Object change descriptions
————————

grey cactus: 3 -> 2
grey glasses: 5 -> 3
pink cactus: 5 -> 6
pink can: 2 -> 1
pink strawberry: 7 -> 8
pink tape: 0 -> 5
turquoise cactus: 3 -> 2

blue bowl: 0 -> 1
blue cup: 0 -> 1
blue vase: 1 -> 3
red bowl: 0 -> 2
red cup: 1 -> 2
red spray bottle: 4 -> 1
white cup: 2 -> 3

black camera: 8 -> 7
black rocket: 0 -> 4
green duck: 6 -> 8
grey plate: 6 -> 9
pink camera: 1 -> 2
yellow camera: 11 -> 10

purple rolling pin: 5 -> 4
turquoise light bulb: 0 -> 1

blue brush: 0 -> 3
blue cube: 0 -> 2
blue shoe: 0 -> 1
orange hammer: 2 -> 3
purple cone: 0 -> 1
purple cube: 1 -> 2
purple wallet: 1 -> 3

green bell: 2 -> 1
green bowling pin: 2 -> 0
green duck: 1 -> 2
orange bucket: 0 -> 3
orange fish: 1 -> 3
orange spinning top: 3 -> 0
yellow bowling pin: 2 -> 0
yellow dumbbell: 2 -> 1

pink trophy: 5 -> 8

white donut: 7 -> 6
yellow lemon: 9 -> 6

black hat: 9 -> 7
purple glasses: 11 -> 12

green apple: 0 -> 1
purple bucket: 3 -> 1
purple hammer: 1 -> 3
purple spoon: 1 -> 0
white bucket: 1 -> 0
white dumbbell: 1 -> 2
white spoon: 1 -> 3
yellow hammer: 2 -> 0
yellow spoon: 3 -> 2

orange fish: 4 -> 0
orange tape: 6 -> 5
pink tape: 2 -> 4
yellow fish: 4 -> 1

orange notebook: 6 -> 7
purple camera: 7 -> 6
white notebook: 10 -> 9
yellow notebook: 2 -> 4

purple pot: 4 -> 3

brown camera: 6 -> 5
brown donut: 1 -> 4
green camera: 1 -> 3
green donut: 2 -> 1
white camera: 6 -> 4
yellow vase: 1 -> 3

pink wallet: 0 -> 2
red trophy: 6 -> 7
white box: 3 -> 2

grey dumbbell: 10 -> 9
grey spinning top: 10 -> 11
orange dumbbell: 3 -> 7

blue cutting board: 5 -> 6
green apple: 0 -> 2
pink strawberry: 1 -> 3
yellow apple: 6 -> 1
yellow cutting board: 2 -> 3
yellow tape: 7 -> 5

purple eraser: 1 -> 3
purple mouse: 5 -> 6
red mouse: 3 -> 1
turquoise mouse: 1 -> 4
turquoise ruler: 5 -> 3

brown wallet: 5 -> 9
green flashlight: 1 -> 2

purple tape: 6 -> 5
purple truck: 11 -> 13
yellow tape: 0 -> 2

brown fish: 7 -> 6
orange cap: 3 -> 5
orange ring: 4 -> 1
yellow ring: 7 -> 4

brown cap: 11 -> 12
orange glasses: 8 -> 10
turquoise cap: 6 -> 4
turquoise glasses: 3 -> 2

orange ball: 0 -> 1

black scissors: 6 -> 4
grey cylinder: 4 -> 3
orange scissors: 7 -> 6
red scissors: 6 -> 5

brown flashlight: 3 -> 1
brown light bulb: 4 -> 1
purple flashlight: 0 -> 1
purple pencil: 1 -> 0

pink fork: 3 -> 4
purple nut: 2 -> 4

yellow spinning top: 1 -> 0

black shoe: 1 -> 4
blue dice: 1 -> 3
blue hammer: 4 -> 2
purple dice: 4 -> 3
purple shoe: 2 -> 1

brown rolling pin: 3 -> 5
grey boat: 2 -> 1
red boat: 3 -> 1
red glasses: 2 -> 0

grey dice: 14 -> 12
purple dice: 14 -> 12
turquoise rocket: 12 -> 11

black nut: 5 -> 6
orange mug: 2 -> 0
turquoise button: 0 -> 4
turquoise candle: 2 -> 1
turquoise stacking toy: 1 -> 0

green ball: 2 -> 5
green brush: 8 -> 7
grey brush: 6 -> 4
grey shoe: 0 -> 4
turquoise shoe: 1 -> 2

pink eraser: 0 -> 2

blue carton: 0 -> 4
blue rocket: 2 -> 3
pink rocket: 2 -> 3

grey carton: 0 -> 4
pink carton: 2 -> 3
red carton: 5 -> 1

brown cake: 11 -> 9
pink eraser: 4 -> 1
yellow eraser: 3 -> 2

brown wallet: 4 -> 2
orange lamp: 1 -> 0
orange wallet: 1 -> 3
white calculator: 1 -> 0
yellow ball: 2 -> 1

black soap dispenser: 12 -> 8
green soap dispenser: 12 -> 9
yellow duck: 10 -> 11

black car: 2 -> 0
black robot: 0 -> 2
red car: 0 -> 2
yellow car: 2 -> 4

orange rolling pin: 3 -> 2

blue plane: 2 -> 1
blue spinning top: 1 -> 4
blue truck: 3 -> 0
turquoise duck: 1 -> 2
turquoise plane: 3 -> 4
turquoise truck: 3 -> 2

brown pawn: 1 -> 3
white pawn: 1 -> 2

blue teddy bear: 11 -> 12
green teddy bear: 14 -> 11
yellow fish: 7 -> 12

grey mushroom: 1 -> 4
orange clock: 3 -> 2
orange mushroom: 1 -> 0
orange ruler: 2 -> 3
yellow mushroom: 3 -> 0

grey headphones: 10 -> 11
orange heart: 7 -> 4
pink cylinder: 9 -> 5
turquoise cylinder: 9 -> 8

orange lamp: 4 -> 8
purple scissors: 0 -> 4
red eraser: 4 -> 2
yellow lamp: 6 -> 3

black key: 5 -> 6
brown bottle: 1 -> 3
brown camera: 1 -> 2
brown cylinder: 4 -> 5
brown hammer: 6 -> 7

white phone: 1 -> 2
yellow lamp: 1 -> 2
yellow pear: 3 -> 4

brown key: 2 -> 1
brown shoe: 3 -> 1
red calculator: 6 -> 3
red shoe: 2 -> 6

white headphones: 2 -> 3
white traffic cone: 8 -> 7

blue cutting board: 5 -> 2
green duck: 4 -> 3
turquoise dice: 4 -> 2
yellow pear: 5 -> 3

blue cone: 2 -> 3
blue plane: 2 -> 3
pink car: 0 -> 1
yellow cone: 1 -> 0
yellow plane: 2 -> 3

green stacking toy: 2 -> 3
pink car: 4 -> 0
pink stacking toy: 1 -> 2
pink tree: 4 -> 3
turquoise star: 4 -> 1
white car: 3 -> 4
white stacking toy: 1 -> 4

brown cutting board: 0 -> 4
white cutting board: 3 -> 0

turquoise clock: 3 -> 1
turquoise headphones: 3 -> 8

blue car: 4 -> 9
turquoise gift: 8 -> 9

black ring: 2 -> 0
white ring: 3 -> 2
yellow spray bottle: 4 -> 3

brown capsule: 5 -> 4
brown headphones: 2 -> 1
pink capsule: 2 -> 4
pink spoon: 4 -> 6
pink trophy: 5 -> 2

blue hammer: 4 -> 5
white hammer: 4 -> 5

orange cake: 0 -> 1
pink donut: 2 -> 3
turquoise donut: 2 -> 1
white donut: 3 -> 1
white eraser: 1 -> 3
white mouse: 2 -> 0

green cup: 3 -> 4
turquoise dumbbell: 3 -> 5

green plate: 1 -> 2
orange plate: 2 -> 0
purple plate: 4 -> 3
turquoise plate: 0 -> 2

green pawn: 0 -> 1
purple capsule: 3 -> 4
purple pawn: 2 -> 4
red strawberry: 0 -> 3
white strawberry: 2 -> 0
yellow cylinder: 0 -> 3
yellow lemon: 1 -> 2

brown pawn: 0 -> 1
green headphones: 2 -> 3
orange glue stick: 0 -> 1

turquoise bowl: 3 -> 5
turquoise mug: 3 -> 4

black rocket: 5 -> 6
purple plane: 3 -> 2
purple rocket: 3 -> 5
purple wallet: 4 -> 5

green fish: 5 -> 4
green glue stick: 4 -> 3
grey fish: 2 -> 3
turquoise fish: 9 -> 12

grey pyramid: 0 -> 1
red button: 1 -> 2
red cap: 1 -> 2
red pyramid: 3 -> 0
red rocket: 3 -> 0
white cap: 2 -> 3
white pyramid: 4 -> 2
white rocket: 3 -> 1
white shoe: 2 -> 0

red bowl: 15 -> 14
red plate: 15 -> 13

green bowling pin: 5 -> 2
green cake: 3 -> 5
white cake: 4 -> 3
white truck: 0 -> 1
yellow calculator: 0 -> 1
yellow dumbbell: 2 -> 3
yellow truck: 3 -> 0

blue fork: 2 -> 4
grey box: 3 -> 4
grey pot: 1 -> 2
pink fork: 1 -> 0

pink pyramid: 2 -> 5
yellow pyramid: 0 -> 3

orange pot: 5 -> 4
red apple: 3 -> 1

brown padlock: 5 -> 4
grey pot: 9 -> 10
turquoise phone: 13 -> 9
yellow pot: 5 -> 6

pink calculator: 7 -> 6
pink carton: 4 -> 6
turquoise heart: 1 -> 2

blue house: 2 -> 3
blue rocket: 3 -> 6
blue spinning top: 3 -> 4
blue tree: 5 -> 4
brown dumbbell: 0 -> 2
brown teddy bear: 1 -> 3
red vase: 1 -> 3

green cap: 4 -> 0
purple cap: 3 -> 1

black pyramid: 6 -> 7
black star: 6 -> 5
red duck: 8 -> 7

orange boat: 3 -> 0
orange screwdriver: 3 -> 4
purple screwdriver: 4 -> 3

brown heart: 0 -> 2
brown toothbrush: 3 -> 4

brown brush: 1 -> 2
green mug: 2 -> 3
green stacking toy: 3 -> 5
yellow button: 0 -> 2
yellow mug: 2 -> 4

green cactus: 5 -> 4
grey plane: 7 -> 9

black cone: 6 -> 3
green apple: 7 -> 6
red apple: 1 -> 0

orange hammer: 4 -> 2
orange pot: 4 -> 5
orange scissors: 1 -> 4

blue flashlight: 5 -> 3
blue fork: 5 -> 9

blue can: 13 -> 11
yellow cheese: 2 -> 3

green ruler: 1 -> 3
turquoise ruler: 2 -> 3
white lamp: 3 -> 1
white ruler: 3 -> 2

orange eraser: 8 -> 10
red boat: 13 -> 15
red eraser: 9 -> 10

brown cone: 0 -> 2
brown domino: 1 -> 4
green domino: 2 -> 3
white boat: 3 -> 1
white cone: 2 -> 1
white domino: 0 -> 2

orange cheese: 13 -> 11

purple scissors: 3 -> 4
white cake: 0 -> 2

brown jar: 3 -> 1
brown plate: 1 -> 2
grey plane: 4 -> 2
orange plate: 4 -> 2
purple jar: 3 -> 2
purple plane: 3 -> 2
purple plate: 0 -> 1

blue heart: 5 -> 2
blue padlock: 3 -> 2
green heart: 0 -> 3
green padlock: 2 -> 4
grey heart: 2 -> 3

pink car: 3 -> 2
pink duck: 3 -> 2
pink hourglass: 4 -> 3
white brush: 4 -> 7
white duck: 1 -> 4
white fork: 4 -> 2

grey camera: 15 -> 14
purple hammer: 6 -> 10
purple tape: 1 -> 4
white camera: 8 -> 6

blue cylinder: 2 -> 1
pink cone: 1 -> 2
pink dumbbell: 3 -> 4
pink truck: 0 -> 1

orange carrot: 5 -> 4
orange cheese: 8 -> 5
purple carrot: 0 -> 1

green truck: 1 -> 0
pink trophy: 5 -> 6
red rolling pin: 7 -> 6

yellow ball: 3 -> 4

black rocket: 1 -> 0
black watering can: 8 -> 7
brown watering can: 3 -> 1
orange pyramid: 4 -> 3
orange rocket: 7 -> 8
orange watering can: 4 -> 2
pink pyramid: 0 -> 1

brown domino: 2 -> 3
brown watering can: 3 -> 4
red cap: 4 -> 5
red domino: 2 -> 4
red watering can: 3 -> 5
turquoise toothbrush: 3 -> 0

————————

> What the exercise asks
From the entries above, give again exactly the lines running from the line with "yellow tape: 7 -> 5" to the line with "purple shoe: 2 -> 1"; include both of those lines.

> Answer box
yellow tape: 7 -> 5

purple eraser: 1 -> 3
purple mouse: 5 -> 6
red mouse: 3 -> 1
turquoise mouse: 1 -> 4
turquoise ruler: 5 -> 3

brown wallet: 5 -> 9
green flashlight: 1 -> 2

purple tape: 6 -> 5
purple truck: 11 -> 13
yellow tape: 0 -> 2

brown fish: 7 -> 6
orange cap: 3 -> 5
orange ring: 4 -> 1
yellow ring: 7 -> 4

brown cap: 11 -> 12
orange glasses: 8 -> 10
turquoise cap: 6 -> 4
turquoise glasses: 3 -> 2

orange ball: 0 -> 1

black scissors: 6 -> 4
grey cylinder: 4 -> 3
orange scissors: 7 -> 6
red scissors: 6 -> 5

brown flashlight: 3 -> 1
brown light bulb: 4 -> 1
purple flashlight: 0 -> 1
purple pencil: 1 -> 0

pink fork: 3 -> 4
purple nut: 2 -> 4

yellow spinning top: 1 -> 0

black shoe: 1 -> 4
blue dice: 1 -> 3
blue hammer: 4 -> 2
purple dice: 4 -> 3
purple shoe: 2 -> 1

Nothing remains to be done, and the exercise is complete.